-- Opening Marker --

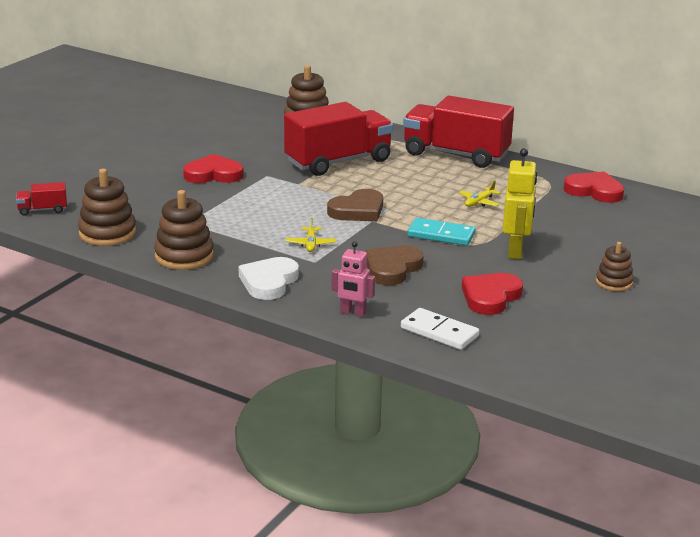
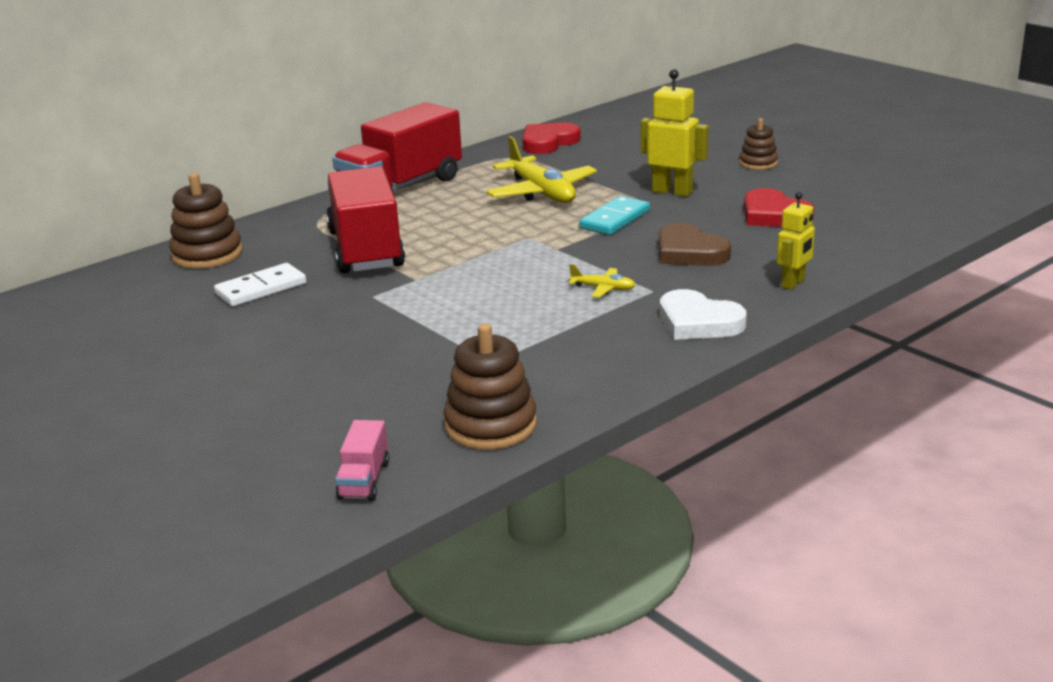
camera: 70 degrees left, 0 degrees up
red truck [16,182,67,216] -> pink truck [335,420,389,501]
brown stacking toy [154,190,214,270] -> none
red heart [183,154,244,183] -> none
brown heart [327,189,383,221] -> none
pink robot [331,241,375,317] -> yellow robot [777,192,815,290]
white domino [401,308,479,350] -> white domino moved to [214,263,306,307]
yellow plane [459,180,501,207] -> yellow plane [486,136,597,203], size x2.13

-- Closing Marker --

## WORK TASK
Show me every line of the entries above that holds "brown".

## REPLY TO THE TASK
brown stacking toy [154,190,214,270] -> none
brown heart [327,189,383,221] -> none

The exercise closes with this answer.